Supplied entries.

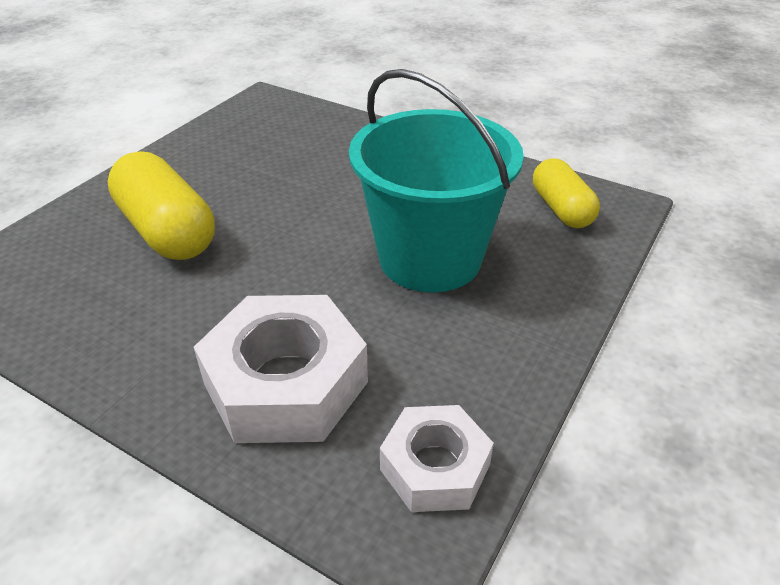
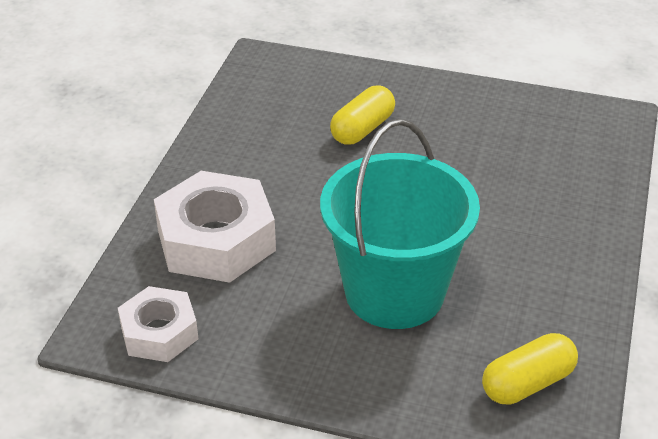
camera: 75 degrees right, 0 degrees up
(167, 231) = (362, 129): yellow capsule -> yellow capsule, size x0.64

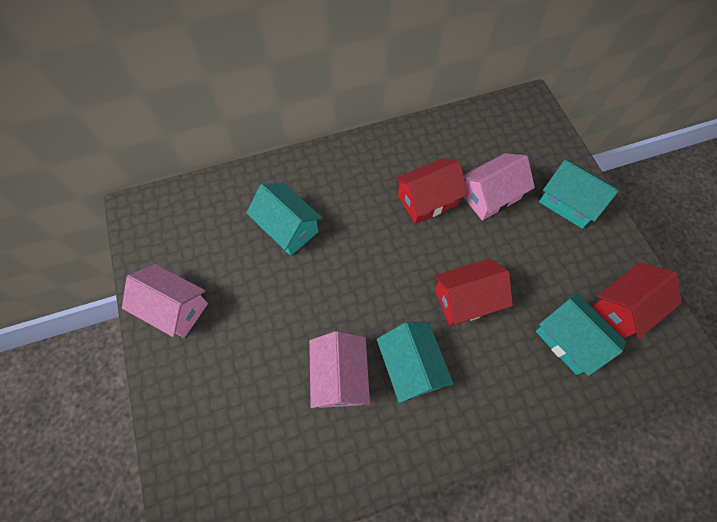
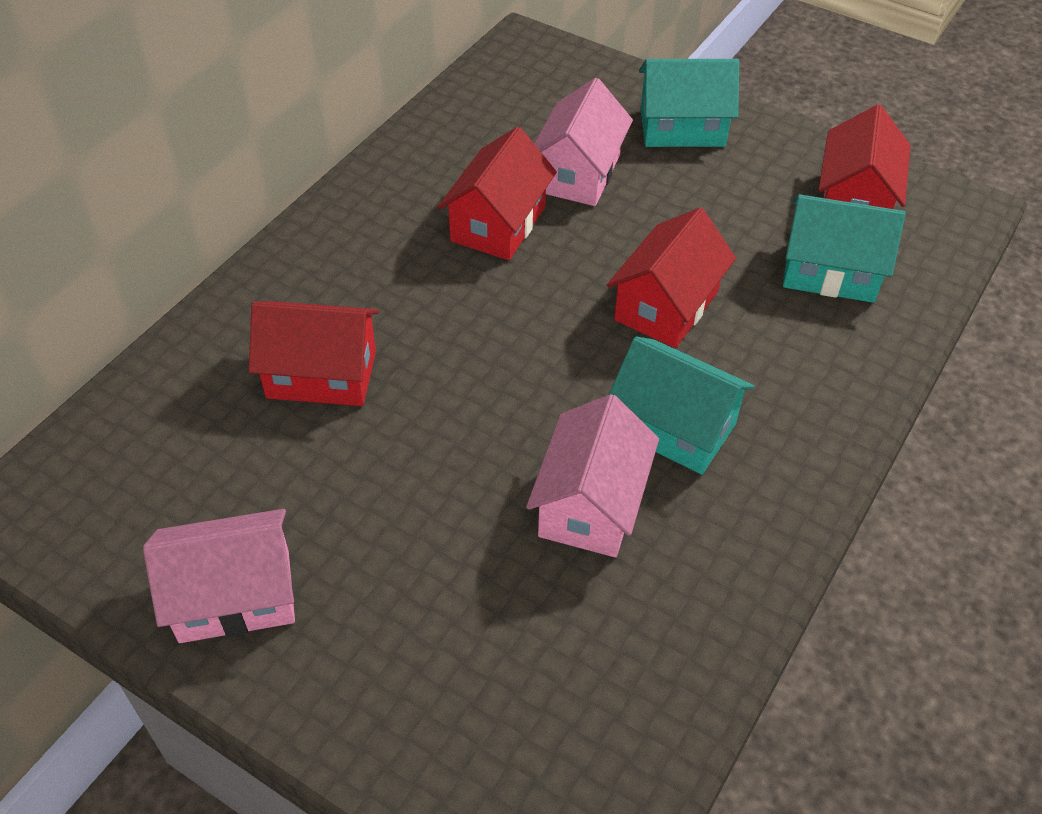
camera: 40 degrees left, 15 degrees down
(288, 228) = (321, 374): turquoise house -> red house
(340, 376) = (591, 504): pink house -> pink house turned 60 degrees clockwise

Task prompt. Each record should be quoted exactly, with the images omitted.

Solution to this problem.
camera: 75 degrees right, 0 degrees up
(167, 231) = (362, 129): yellow capsule -> yellow capsule, size x0.64

camera: 40 degrees left, 15 degrees down
(288, 228) = (321, 374): turquoise house -> red house
(340, 376) = (591, 504): pink house -> pink house turned 60 degrees clockwise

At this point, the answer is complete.